* RECORDS TO USE *

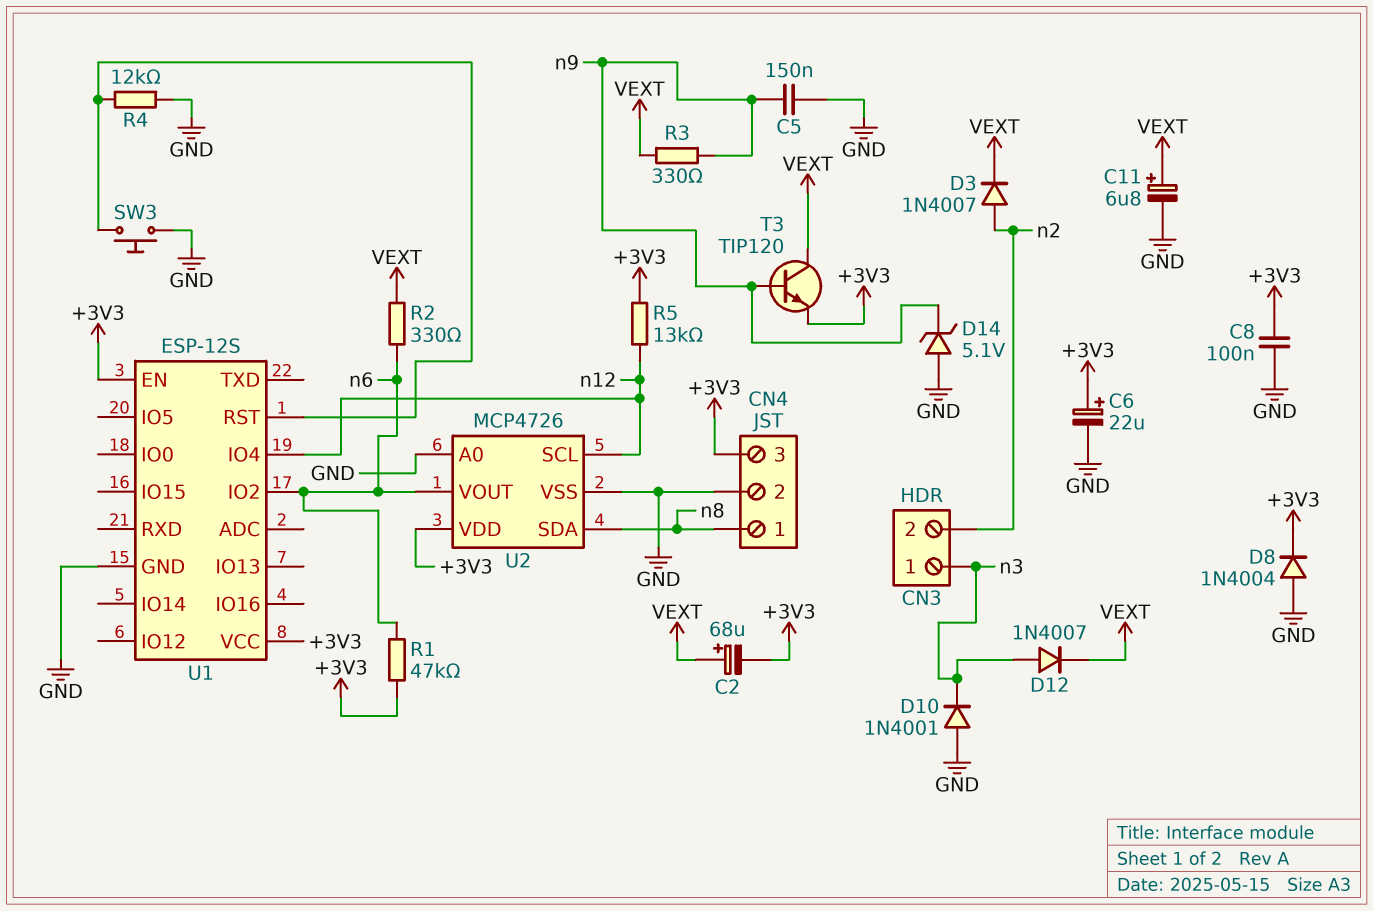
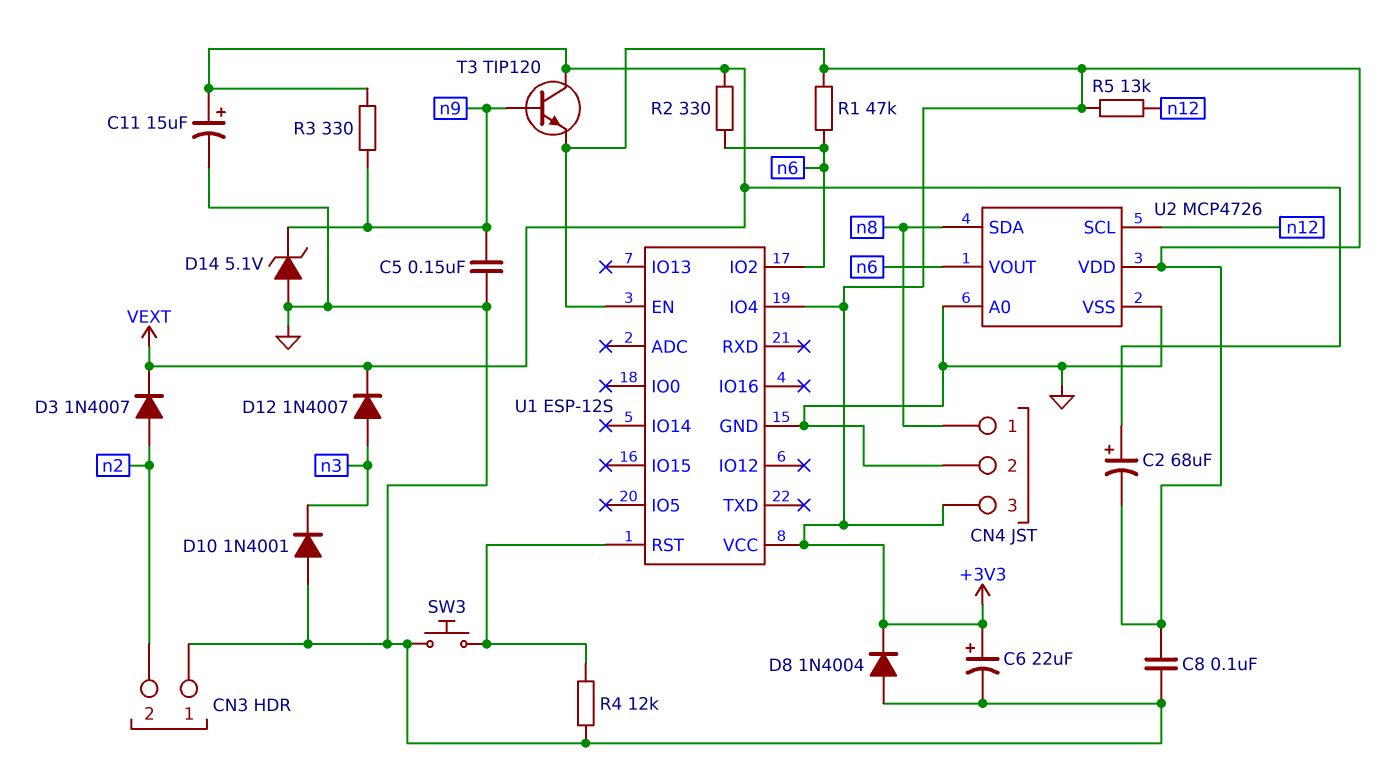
C11: 6.8uF (plus VEXT, minus GND) -> 15uF (plus VEXT, minus GND)
CN3 pin 1: n3 -> GND
U1 pin IO4: n12 -> +3V3

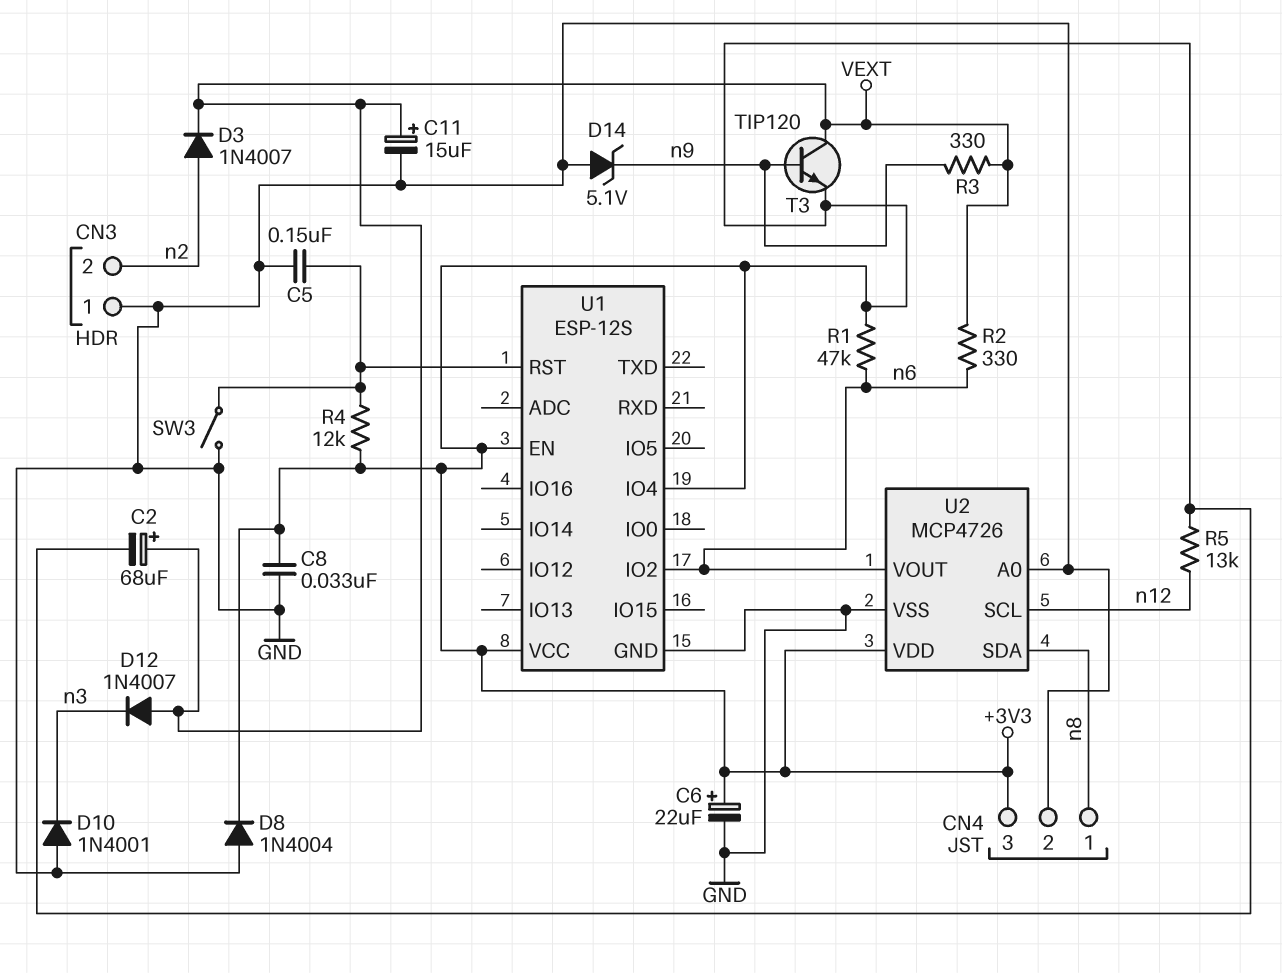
C5: 150nF (GND, n9) -> 150nF (GND, U1/RST)
C8: 100nF (+3V3, GND) -> 33nF (+3V3, GND)
D12: diode 1N4007 (A n3, K VEXT) -> diode 1N4007 (A VEXT, K n3)
R4: 12k (GND, U1/RST) -> 12k (+3V3, U1/RST)
SW3: button (GND, U1/RST) -> switch (GND, U1/RST)

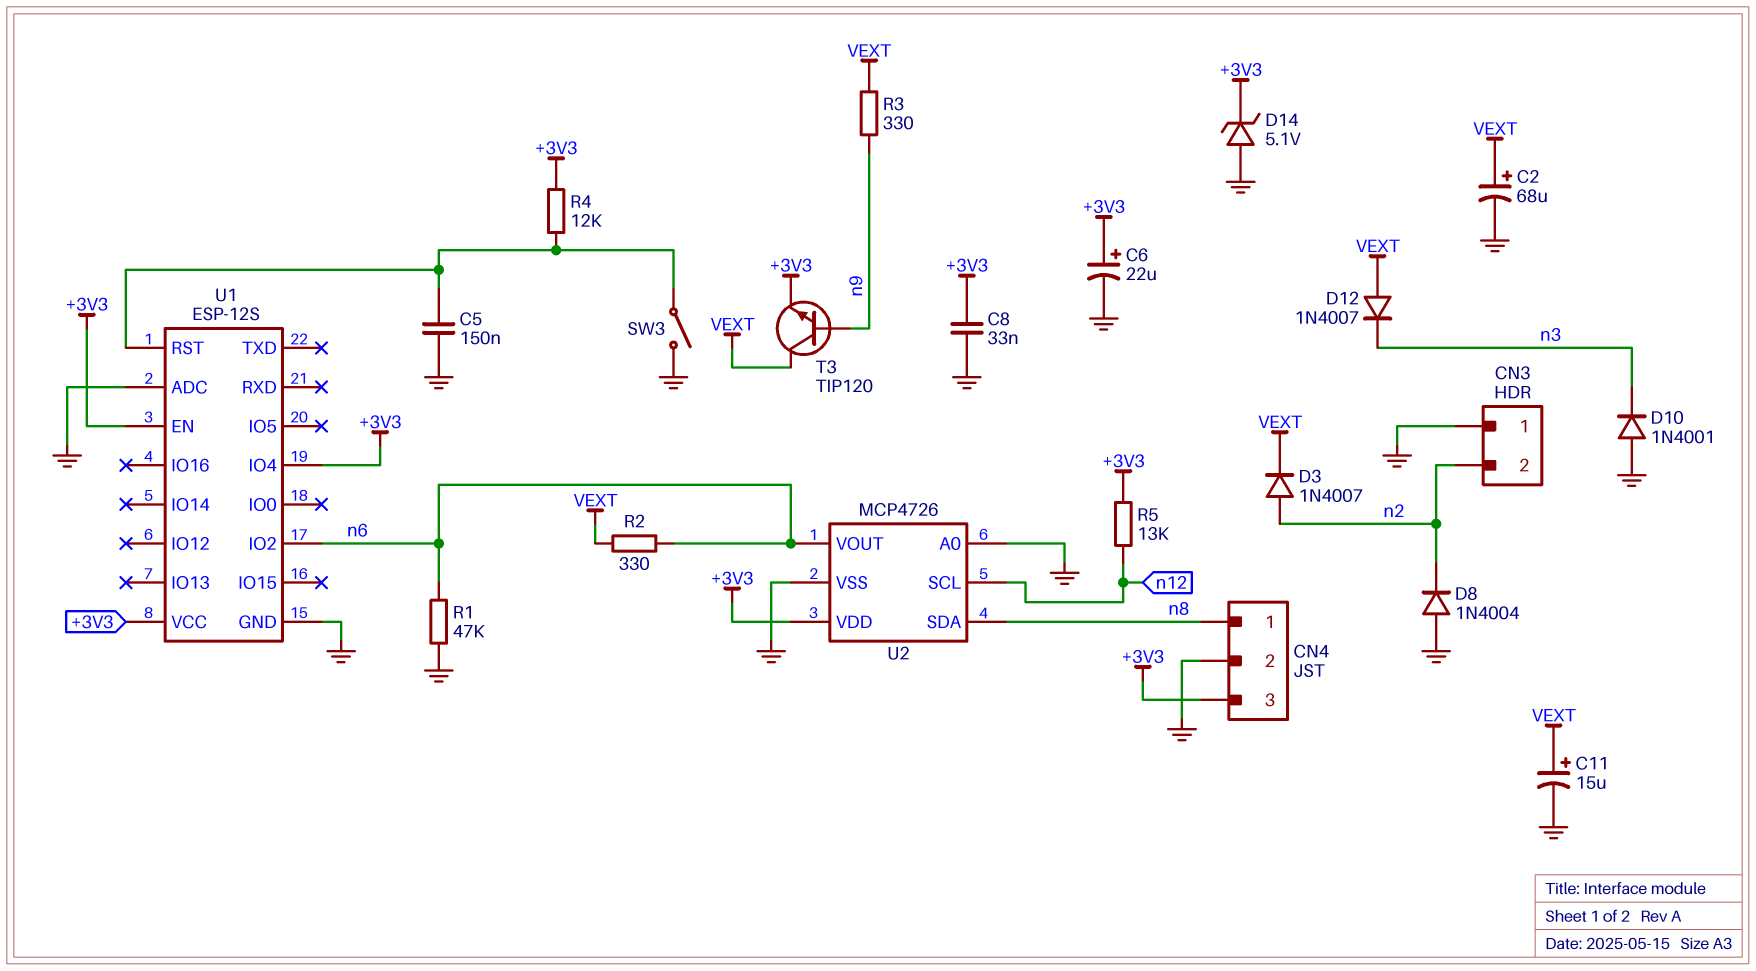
C2: 68uF (plus VEXT, minus +3V3) -> 68uF (plus VEXT, minus GND)
D8: diode 1N4004 (A GND, K +3V3) -> diode 1N4004 (A GND, K n2)
D14: zener 5.1V (A GND, K n9) -> zener 5.1V (A GND, K +3V3)
R1: 47k (+3V3, n6) -> 47k (GND, n6)
U1 pin ADC: none -> GND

* WHAT THIS TASK INVOLVES *
For the word "minus", find every line in the data that holds it and copy that line.

* SOLUTION FOR THIS PROBLEM *
C11: 6.8uF (plus VEXT, minus GND) -> 15uF (plus VEXT, minus GND)
C2: 68uF (plus VEXT, minus +3V3) -> 68uF (plus VEXT, minus GND)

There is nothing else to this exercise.